Instructions to follow
Beginning at the line containing "(202, 457) = (300, 212): blue", output every line to the end of the data below exactly as it appears.

Collected material

== == ==

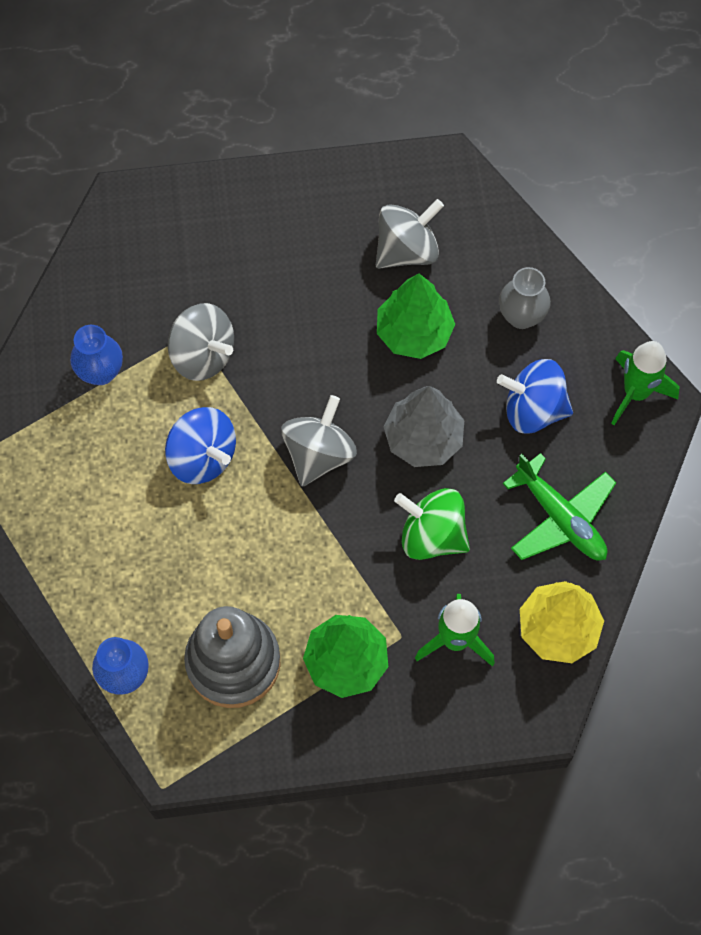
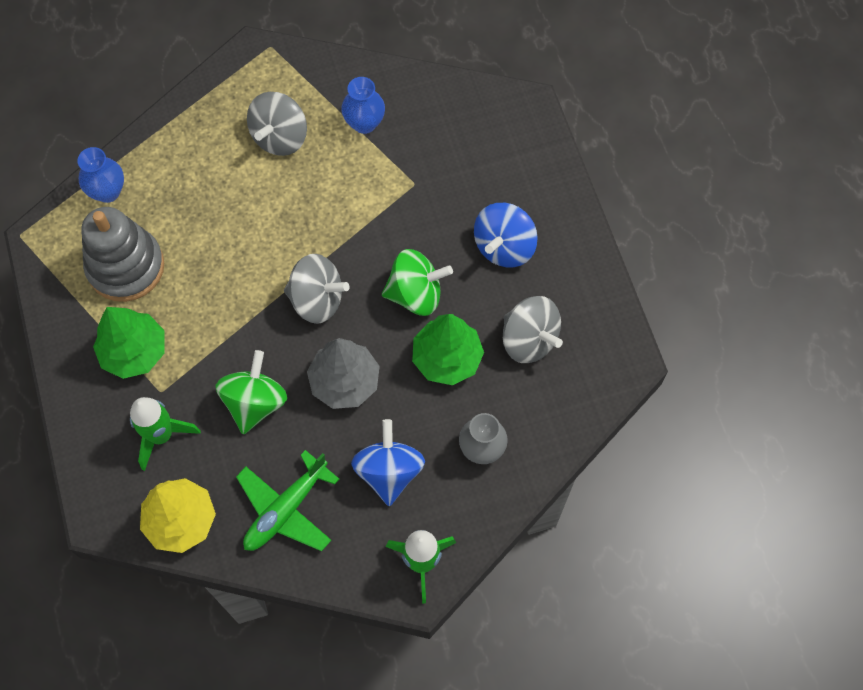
camera: 80 degrees right, 0 degrees up
(202, 457) = (300, 212): blue spinning top -> blue spinning top (504, 247)
(203, 355) = (393, 195): grey spinning top -> grey spinning top (280, 137)
(332, 351) = (416, 294): none -> green spinning top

== == ==

Task response
(202, 457) = (300, 212): blue spinning top -> blue spinning top (504, 247)
(203, 355) = (393, 195): grey spinning top -> grey spinning top (280, 137)
(332, 351) = (416, 294): none -> green spinning top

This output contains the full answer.